• [Problem description]
Repeat the data that follows exactly, starting at the line with "none -> brown round brick A9 level 2" and ending at the line with "none -> orange plate I1 level 1", and leave out every picture.

• [Given records]

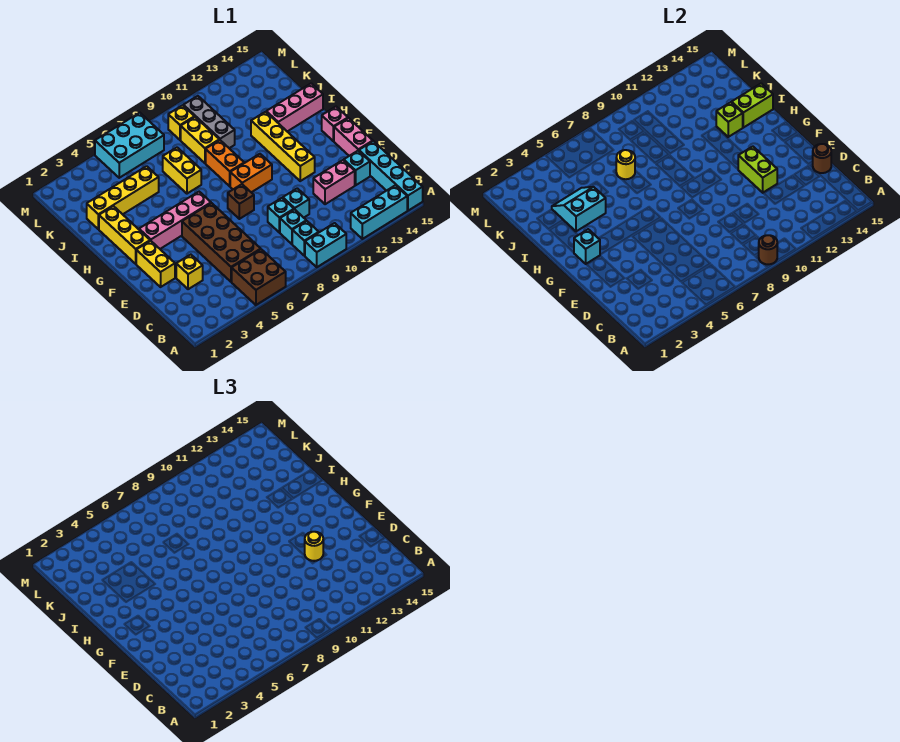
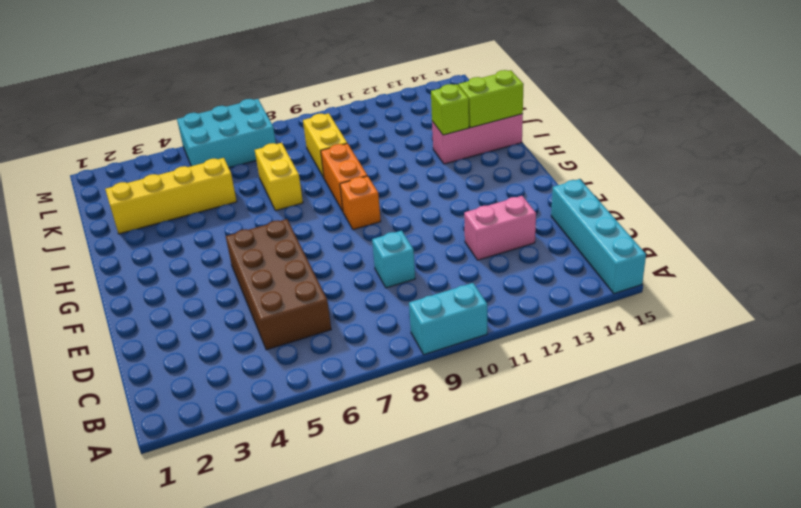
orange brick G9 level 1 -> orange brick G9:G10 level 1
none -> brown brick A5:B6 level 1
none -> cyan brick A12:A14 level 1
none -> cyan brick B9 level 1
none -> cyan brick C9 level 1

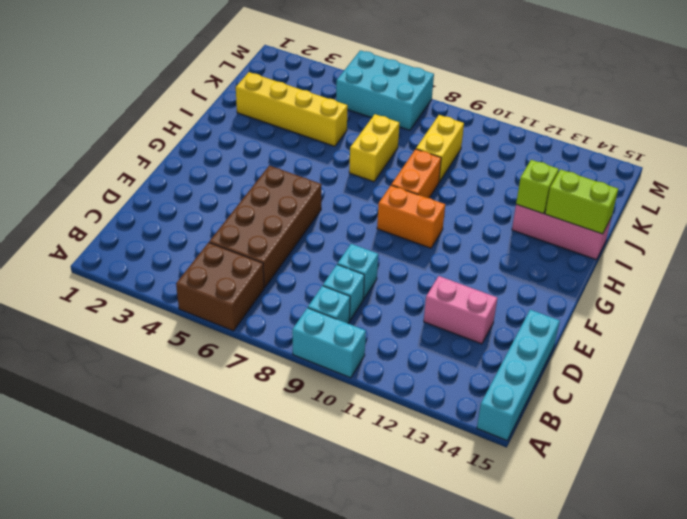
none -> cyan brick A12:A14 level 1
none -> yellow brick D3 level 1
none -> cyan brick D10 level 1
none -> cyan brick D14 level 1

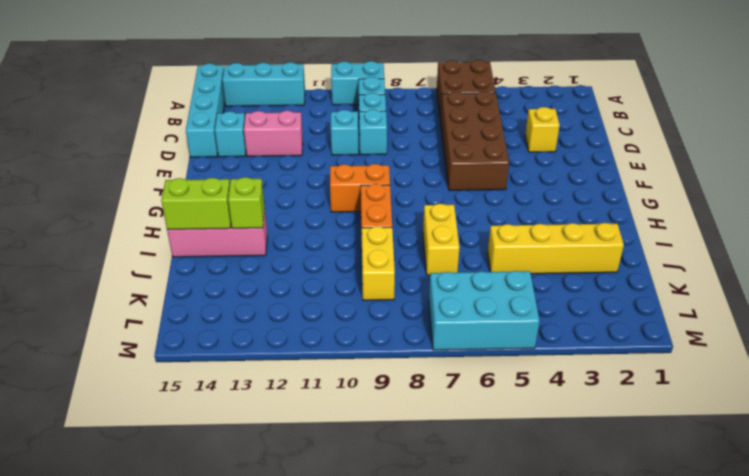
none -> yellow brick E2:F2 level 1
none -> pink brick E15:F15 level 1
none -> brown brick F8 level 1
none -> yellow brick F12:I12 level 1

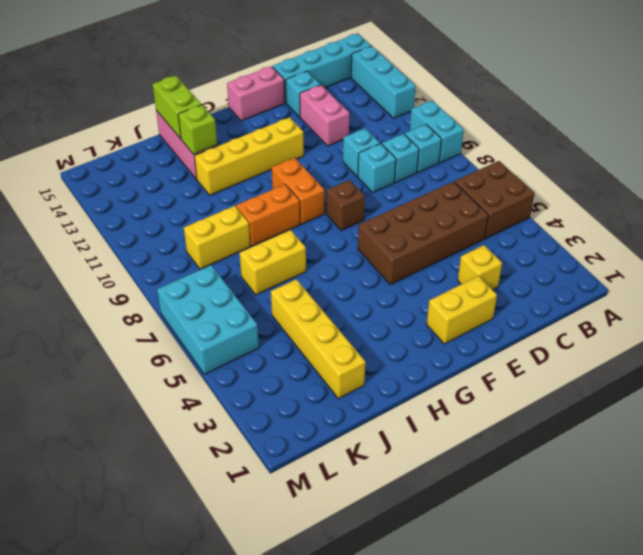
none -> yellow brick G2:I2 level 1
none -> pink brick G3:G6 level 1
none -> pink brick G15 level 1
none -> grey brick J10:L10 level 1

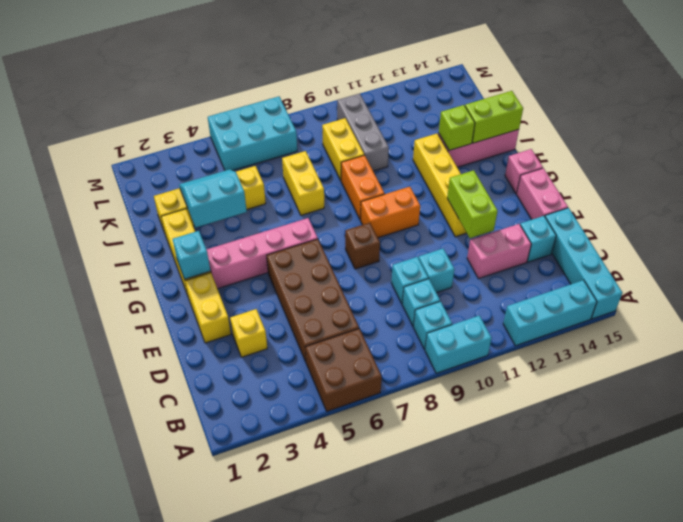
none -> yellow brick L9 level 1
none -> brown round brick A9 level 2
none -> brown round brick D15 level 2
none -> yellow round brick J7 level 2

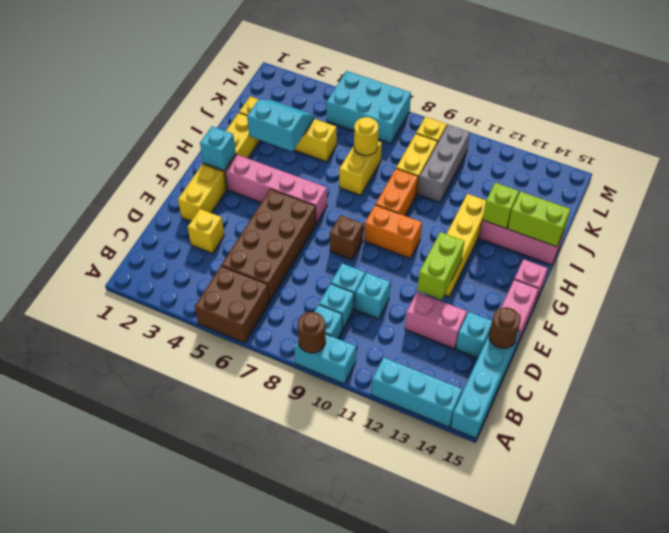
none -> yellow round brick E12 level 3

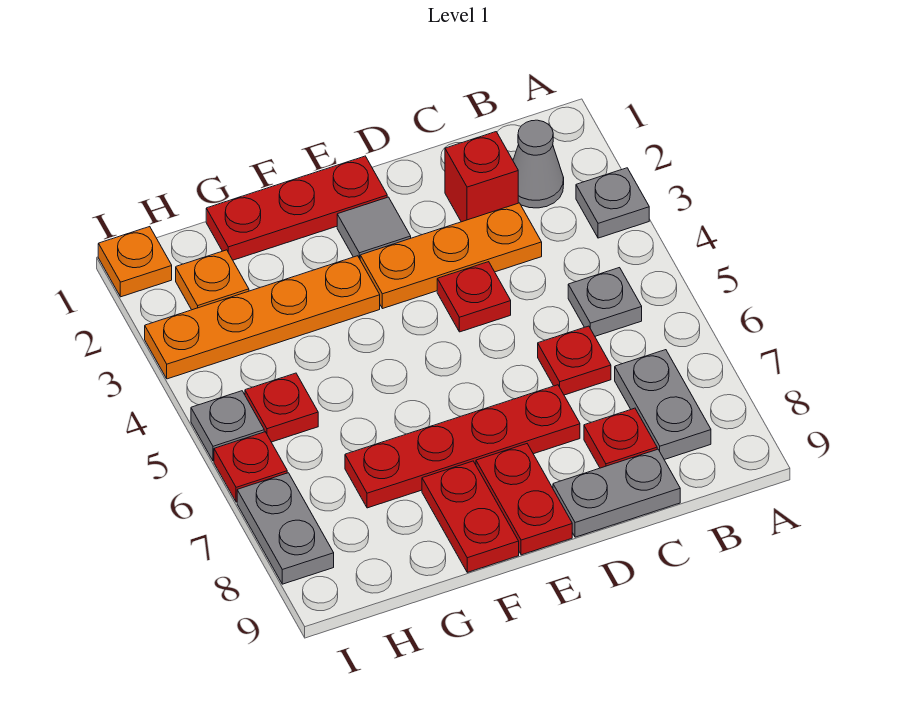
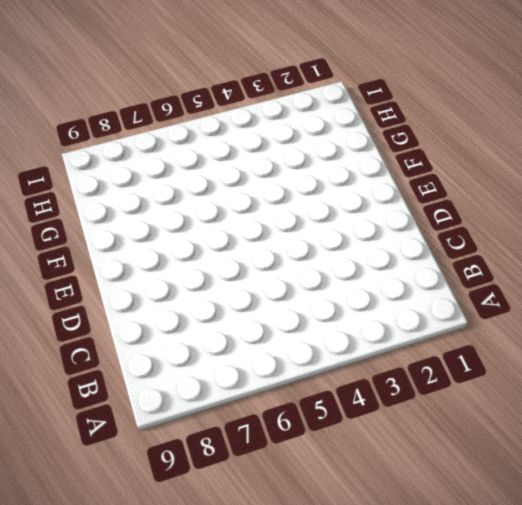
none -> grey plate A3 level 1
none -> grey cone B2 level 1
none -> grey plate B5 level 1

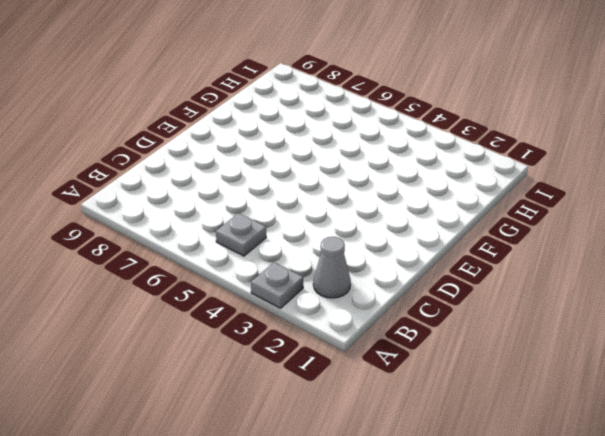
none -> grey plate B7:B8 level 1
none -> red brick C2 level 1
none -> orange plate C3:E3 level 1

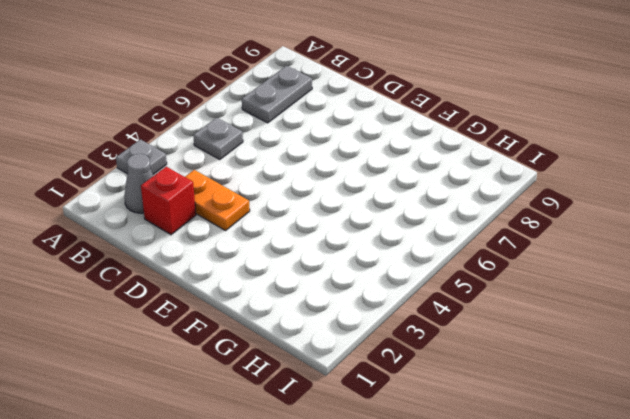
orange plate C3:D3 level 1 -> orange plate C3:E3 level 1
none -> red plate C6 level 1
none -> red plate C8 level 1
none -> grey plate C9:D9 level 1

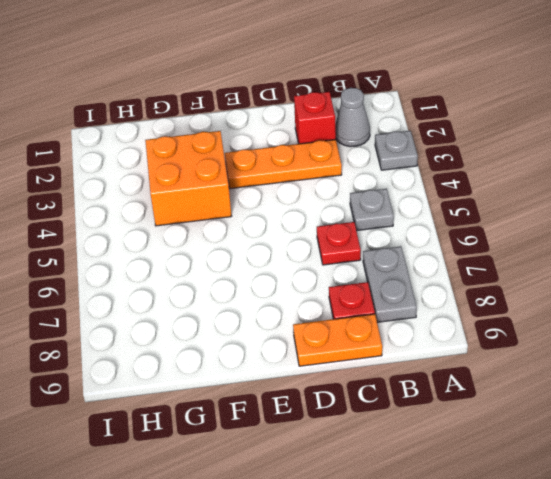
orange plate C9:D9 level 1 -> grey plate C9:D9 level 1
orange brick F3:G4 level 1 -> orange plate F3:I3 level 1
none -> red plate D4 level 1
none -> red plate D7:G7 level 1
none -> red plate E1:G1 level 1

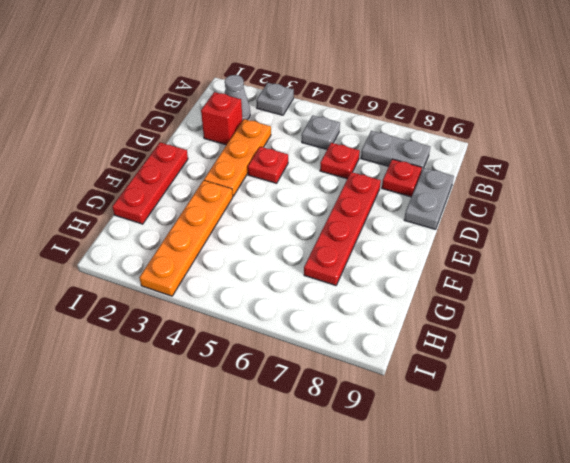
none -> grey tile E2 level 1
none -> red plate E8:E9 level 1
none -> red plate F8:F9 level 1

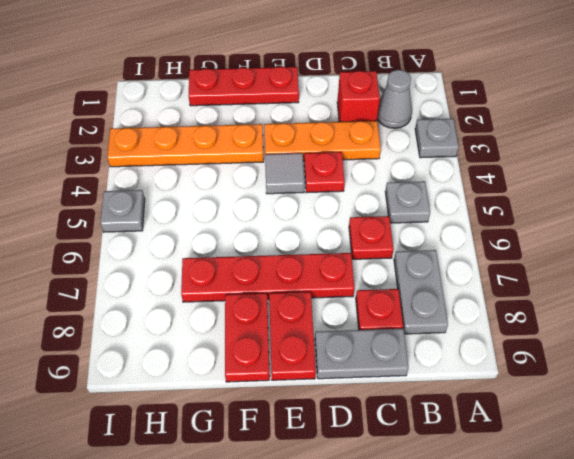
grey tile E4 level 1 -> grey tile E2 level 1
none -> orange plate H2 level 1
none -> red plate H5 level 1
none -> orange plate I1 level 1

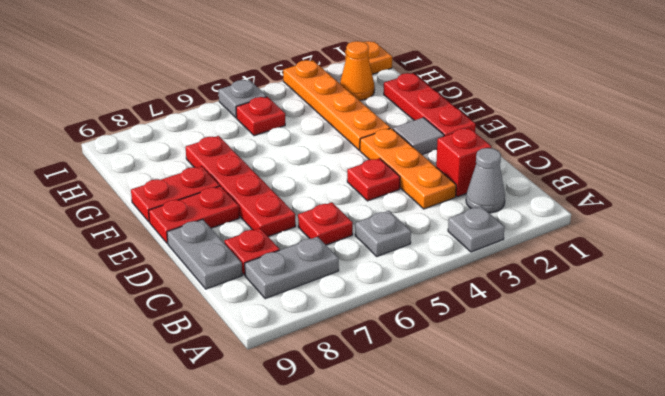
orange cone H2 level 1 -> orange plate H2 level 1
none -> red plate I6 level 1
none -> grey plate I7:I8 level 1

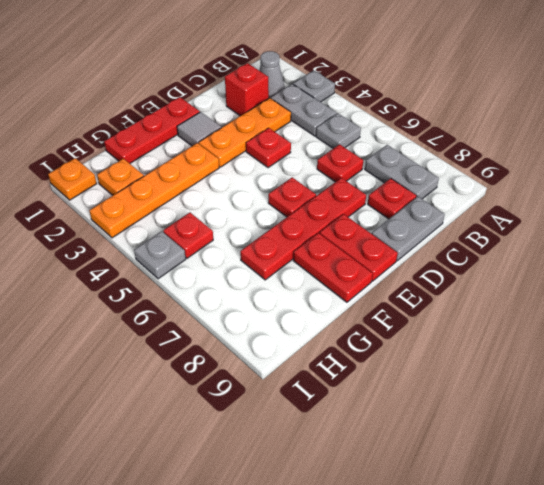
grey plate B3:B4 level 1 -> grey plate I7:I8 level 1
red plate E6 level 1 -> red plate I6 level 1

• [Response to this exercise]
none -> brown round brick A9 level 2
none -> brown round brick D15 level 2
none -> yellow round brick J7 level 2

none -> yellow round brick E12 level 3

none -> grey plate A3 level 1
none -> grey cone B2 level 1
none -> grey plate B5 level 1

none -> grey plate B7:B8 level 1
none -> red brick C2 level 1
none -> orange plate C3:E3 level 1

orange plate C3:D3 level 1 -> orange plate C3:E3 level 1
none -> red plate C6 level 1
none -> red plate C8 level 1
none -> grey plate C9:D9 level 1

orange plate C9:D9 level 1 -> grey plate C9:D9 level 1
orange brick F3:G4 level 1 -> orange plate F3:I3 level 1
none -> red plate D4 level 1
none -> red plate D7:G7 level 1
none -> red plate E1:G1 level 1

none -> grey tile E2 level 1
none -> red plate E8:E9 level 1
none -> red plate F8:F9 level 1

grey tile E4 level 1 -> grey tile E2 level 1
none -> orange plate H2 level 1
none -> red plate H5 level 1
none -> orange plate I1 level 1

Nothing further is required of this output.